Top of SOURCE RECORDS
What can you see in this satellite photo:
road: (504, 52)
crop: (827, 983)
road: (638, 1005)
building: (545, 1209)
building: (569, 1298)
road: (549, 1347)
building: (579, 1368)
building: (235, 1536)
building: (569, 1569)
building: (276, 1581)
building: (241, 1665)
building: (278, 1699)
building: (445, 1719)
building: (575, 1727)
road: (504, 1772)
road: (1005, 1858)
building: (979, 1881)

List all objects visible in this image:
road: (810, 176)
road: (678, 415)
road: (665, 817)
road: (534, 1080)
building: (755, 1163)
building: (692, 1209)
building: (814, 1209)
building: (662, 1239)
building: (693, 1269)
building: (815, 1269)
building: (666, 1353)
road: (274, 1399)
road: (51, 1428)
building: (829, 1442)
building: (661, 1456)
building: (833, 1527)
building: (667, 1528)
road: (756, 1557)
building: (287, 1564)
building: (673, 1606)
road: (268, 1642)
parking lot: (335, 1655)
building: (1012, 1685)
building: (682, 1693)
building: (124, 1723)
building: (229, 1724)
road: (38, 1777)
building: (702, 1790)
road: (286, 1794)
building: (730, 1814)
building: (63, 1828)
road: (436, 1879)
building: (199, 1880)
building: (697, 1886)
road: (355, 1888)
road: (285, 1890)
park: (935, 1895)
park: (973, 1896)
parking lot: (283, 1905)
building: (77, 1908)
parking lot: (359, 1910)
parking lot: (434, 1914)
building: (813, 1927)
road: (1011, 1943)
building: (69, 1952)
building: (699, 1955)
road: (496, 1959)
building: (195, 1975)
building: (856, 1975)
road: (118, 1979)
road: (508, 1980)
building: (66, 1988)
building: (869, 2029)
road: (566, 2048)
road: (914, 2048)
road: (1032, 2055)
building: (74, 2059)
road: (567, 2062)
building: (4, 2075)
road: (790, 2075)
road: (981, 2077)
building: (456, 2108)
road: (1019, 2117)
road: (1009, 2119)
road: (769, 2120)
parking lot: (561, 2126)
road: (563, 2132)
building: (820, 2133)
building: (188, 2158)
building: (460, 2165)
Bottom of SOURCE RECORDS
DESCRIPTION OF THE TASK
Down to the last line, give the records again exactly.

REPLY TO THE EXERCISE
What can you see in this satellite photo:
road: (504, 52)
crop: (827, 983)
road: (638, 1005)
building: (545, 1209)
building: (569, 1298)
road: (549, 1347)
building: (579, 1368)
building: (235, 1536)
building: (569, 1569)
building: (276, 1581)
building: (241, 1665)
building: (278, 1699)
building: (445, 1719)
building: (575, 1727)
road: (504, 1772)
road: (1005, 1858)
building: (979, 1881)

List all objects visible in this image:
road: (810, 176)
road: (678, 415)
road: (665, 817)
road: (534, 1080)
building: (755, 1163)
building: (692, 1209)
building: (814, 1209)
building: (662, 1239)
building: (693, 1269)
building: (815, 1269)
building: (666, 1353)
road: (274, 1399)
road: (51, 1428)
building: (829, 1442)
building: (661, 1456)
building: (833, 1527)
building: (667, 1528)
road: (756, 1557)
building: (287, 1564)
building: (673, 1606)
road: (268, 1642)
parking lot: (335, 1655)
building: (1012, 1685)
building: (682, 1693)
building: (124, 1723)
building: (229, 1724)
road: (38, 1777)
building: (702, 1790)
road: (286, 1794)
building: (730, 1814)
building: (63, 1828)
road: (436, 1879)
building: (199, 1880)
building: (697, 1886)
road: (355, 1888)
road: (285, 1890)
park: (935, 1895)
park: (973, 1896)
parking lot: (283, 1905)
building: (77, 1908)
parking lot: (359, 1910)
parking lot: (434, 1914)
building: (813, 1927)
road: (1011, 1943)
building: (69, 1952)
building: (699, 1955)
road: (496, 1959)
building: (195, 1975)
building: (856, 1975)
road: (118, 1979)
road: (508, 1980)
building: (66, 1988)
building: (869, 2029)
road: (566, 2048)
road: (914, 2048)
road: (1032, 2055)
building: (74, 2059)
road: (567, 2062)
building: (4, 2075)
road: (790, 2075)
road: (981, 2077)
building: (456, 2108)
road: (1019, 2117)
road: (1009, 2119)
road: (769, 2120)
parking lot: (561, 2126)
road: (563, 2132)
building: (820, 2133)
building: (188, 2158)
building: (460, 2165)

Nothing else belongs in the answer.